> SOURCE DATA:
-----

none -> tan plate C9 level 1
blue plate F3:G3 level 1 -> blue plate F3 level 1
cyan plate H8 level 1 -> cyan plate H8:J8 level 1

-----

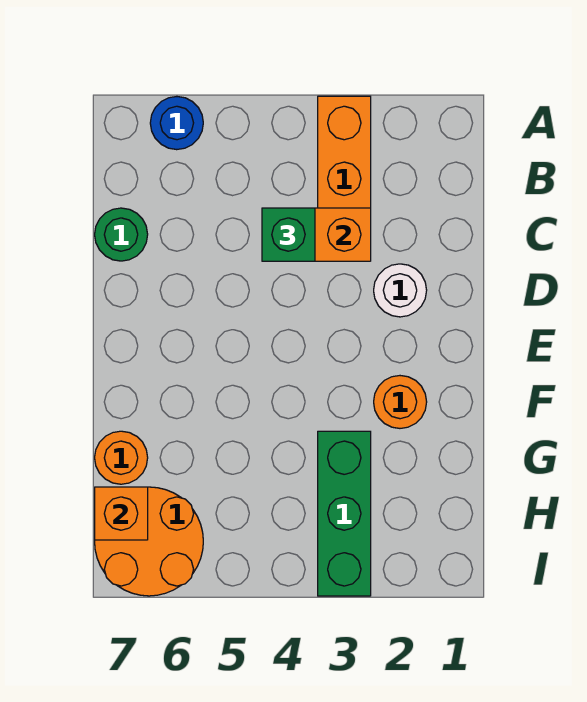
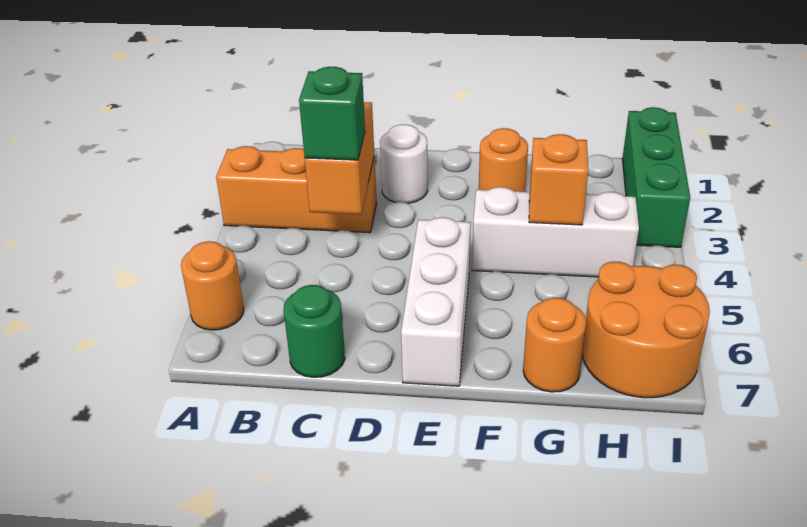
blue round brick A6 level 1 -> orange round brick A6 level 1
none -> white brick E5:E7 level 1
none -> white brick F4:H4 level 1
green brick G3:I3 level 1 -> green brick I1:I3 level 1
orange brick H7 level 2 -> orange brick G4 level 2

-----

> INSTRUCTIONS TO FOLLOW:
Search the data above for the word "none" and show every line that has it.

> SOLUTION:
none -> tan plate C9 level 1
none -> white brick E5:E7 level 1
none -> white brick F4:H4 level 1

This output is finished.